**Requirement:**
Print verbatim the lines from the beginning of the entries through the line containing "building: [408,165,460,261] ->", both ends included. Pictures should be left out.

Image-to-image building correspondences:
=== Section Start ===

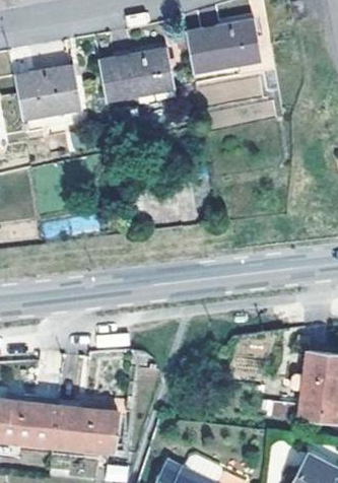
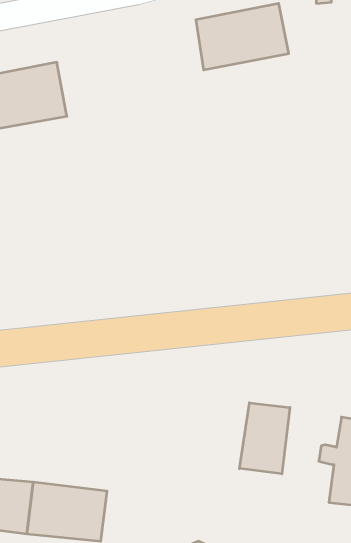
building: [102,47,177,98] -> none
building: none -> [239,403,290,474]

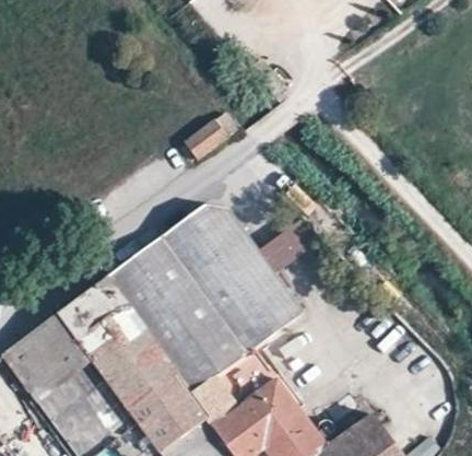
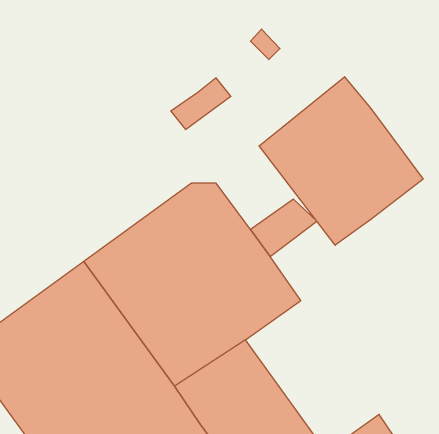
building: none -> [259,77,423,245]

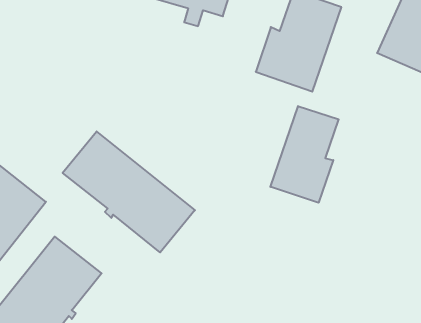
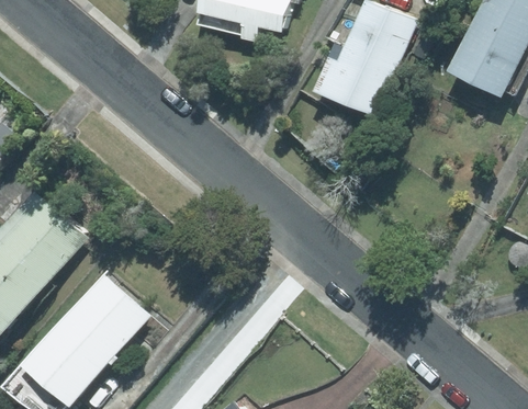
building: [270,106,339,203] -> none
building: [63,131,195,252] -> none

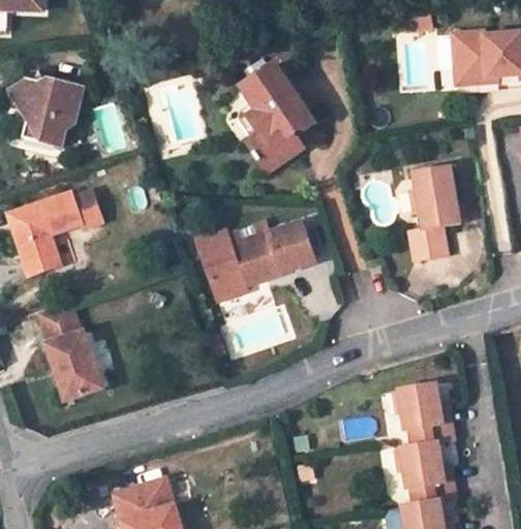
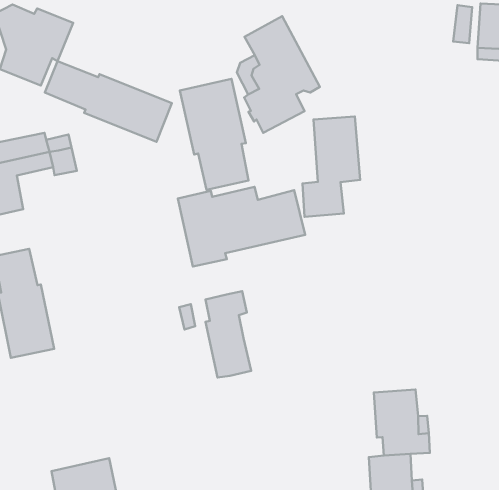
building: none -> [180,79,249,190]
building: none -> [45,61,172,142]
building: [408,165,460,261] -> [303,116,360,217]
building: none -> [205,291,251,377]

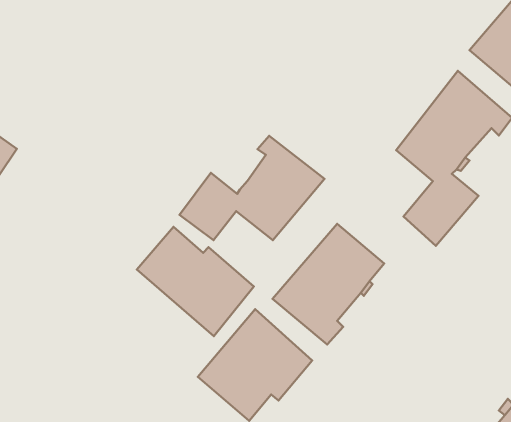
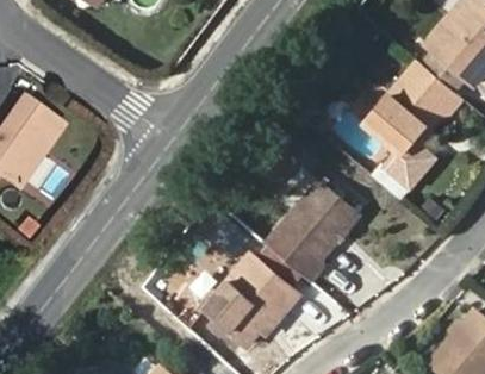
building: [179,136,324,240] -> none
building: [137,227,254,336] -> none

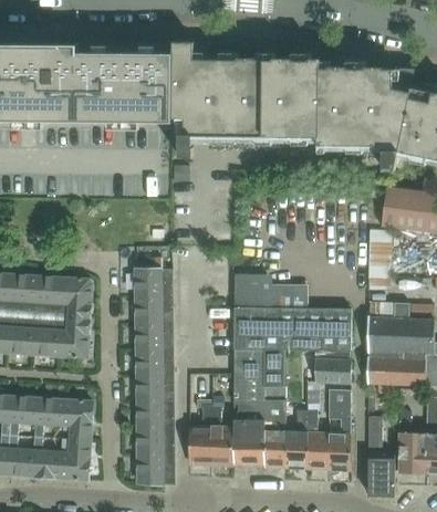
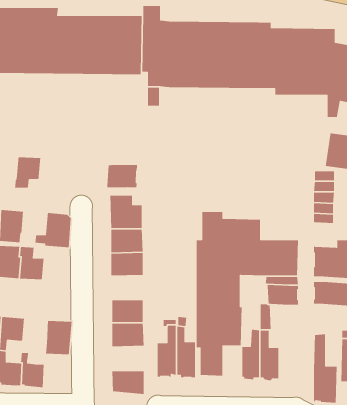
building: none -> [106,164,138,188]
building: [32,276,63,313] -> [14,156,41,189]
building: [48,316,89,357] -> none
building: [135,349,173,377] -> none
building: [327,389,350,471] -> none
building: [33,398,63,437] -> none
building: [136,430,174,458] -> none
building: [263,430,284,466] -> none
building: [59,439,89,479] -> none

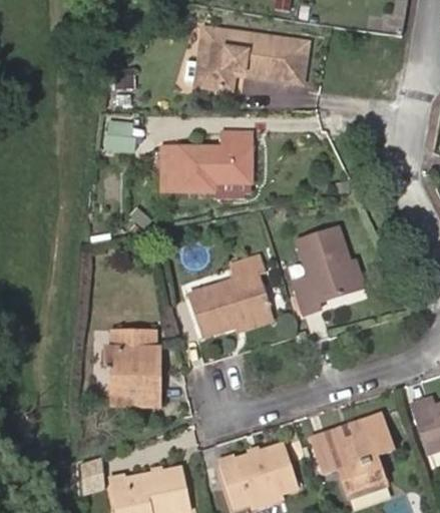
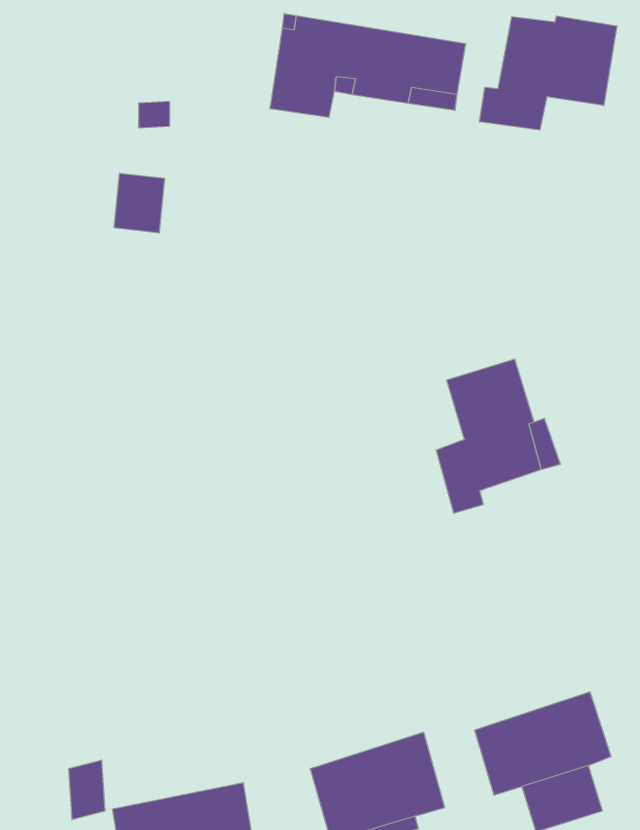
building: none -> [480,16,617,130]
building: [161,133,251,193] -> none
building: [186,259,269,339] -> none
building: [103,335,157,409] -> none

=== Section End ===

**Task response:**
building: [102,47,177,98] -> none
building: none -> [239,403,290,474]

building: none -> [259,77,423,245]

building: [270,106,339,203] -> none
building: [63,131,195,252] -> none

building: none -> [180,79,249,190]
building: none -> [45,61,172,142]
building: [408,165,460,261] -> [303,116,360,217]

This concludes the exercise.